Leaving out every line before the one with "lime 1x1 cone [347,207,383,267]", write out the rest of the records below exactly.

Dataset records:
○ ○ ○ ○ ○ ○ ○
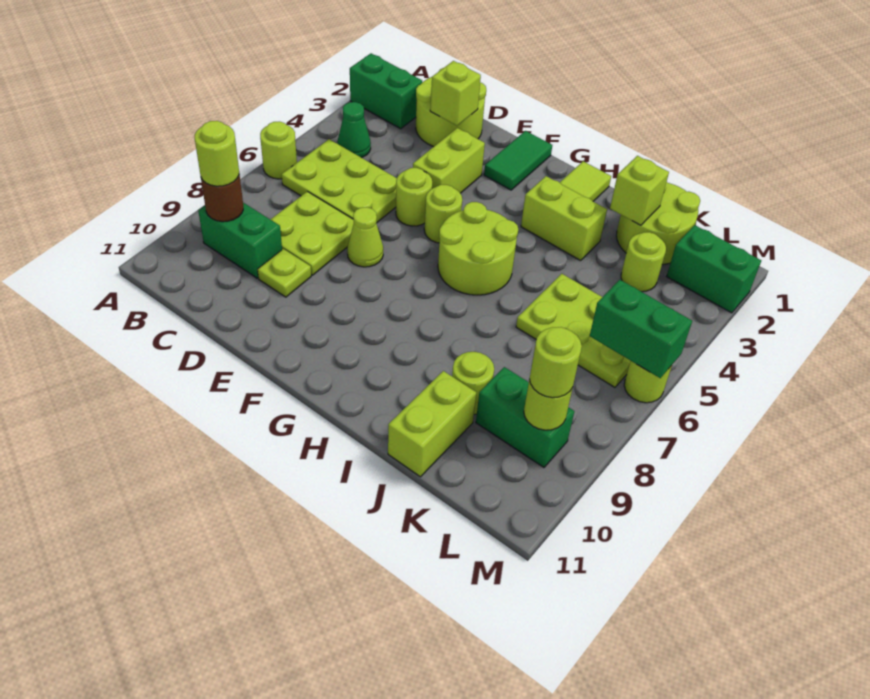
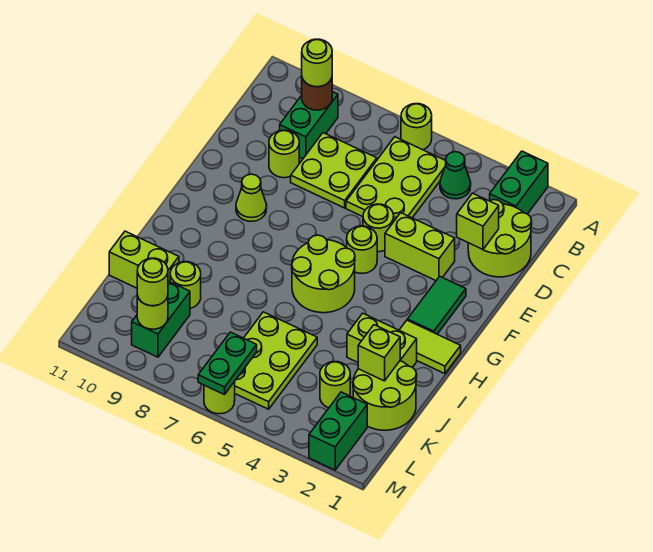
lime 1x1 plate [258,249,311,297] -> lime 1x1 round brick [269,130,299,178]
lime 1x1 cone [347,207,383,267] -> lime 1x1 cone moved to [236,174,267,221]
green 1x2 tile [484,131,552,190] -> green 1x2 tile turned to [407,276,466,334]
lime 1x2 brick [521,176,607,261] -> lime 1x2 brick turned to [347,313,417,367]
green 1x2 brick [590,280,692,378] -> green 1x2 plate [198,332,257,395]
○ ○ ○ ○ ○ ○ ○
Finished exercise:
lime 1x1 cone [347,207,383,267] -> lime 1x1 cone moved to [236,174,267,221]
green 1x2 tile [484,131,552,190] -> green 1x2 tile turned to [407,276,466,334]
lime 1x2 brick [521,176,607,261] -> lime 1x2 brick turned to [347,313,417,367]
green 1x2 brick [590,280,692,378] -> green 1x2 plate [198,332,257,395]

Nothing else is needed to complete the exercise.